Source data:
☆ ☆ ☆ ☆

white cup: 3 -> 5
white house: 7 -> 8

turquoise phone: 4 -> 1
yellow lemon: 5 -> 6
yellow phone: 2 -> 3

☆ ☆ ☆ ☆

PROBLEM DETAILS: Exactly the lines from the one containing "turquoise phone: 4 -> 1" through the last line of the records are to be transcribed, both endpoints included.

RESULT OF THIS EXERCISE:
turquoise phone: 4 -> 1
yellow lemon: 5 -> 6
yellow phone: 2 -> 3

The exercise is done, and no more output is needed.